__TASK TO CARRY OUT__
From the listing, collect all lines containing the word "camera".

__DATASET EXCERPT__
════════════════

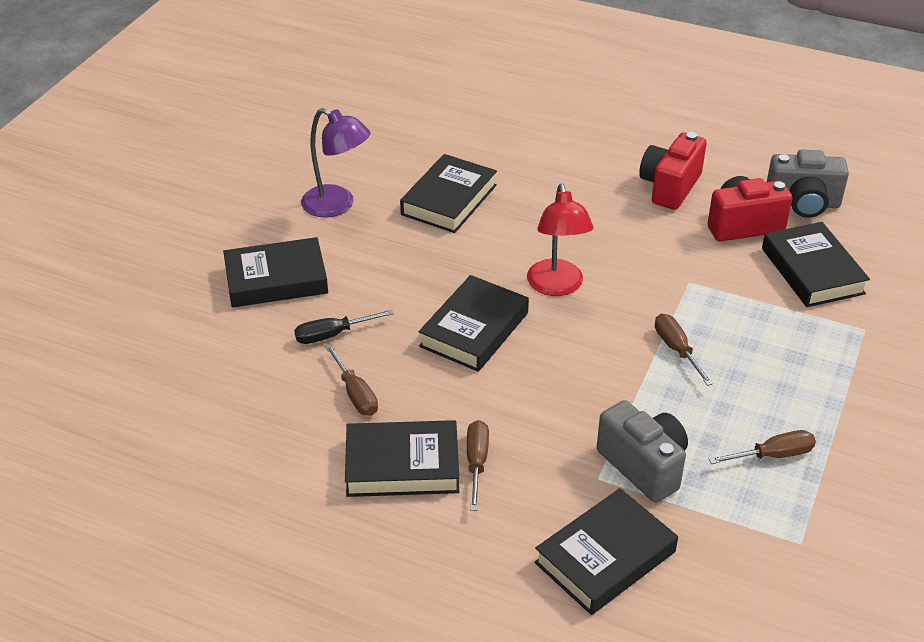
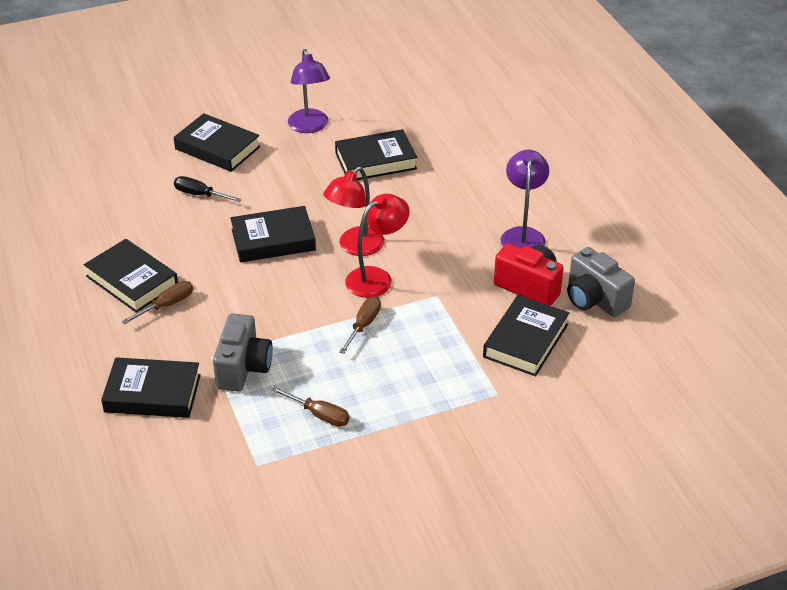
camera: 45 degrees right, 0 degrees up
(355, 394) = (165, 231): brown screwdriver -> none
(619, 301) = (377, 278): none -> red lamp
(670, 187) = (523, 235): red camera -> purple lamp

════════════════

__RESULT__
camera: 45 degrees right, 0 degrees up
(670, 187) = (523, 235): red camera -> purple lamp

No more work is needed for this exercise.